Segment Open
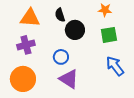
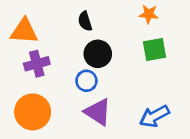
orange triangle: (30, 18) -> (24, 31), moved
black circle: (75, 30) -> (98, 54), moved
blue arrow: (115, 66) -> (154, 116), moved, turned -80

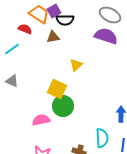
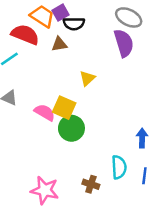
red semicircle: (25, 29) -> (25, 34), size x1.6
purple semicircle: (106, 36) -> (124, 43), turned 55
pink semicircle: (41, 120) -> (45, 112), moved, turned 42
Segment Closed
Segment Open
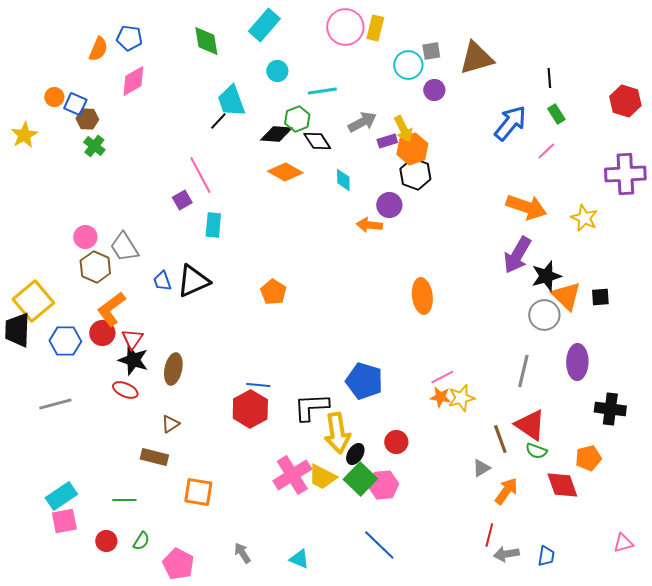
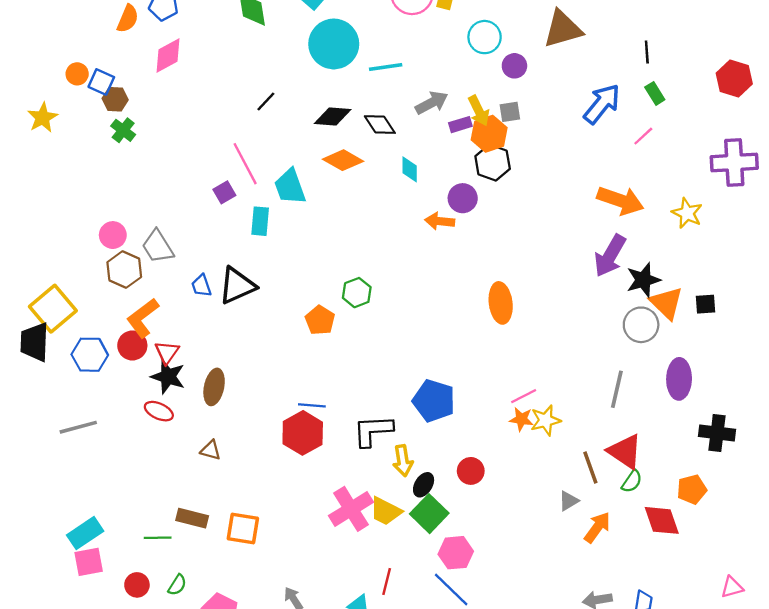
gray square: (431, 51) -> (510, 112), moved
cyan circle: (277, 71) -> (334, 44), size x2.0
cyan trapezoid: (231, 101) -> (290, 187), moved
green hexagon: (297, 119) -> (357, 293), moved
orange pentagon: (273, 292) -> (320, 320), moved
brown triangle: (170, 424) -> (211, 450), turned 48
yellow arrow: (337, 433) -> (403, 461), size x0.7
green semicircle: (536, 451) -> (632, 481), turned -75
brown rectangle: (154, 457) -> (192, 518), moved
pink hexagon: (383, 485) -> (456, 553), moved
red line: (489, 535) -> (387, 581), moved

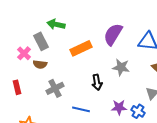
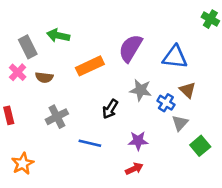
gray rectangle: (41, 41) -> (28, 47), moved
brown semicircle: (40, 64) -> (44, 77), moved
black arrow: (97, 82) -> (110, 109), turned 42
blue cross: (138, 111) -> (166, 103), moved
Segment Closed
What this task involves: Reproduce exactly the lines above that run from the one with "orange triangle: (30, 18) -> (24, 31), moved" to the one with "pink semicircle: (41, 120)", both included, leaving pictures out.

Answer box:
orange triangle: (30, 18) -> (24, 31), moved
black circle: (75, 30) -> (98, 54), moved
blue arrow: (115, 66) -> (154, 116), moved, turned -80

red semicircle: (25, 29) -> (25, 34), size x1.6
purple semicircle: (106, 36) -> (124, 43), turned 55
pink semicircle: (41, 120) -> (45, 112), moved, turned 42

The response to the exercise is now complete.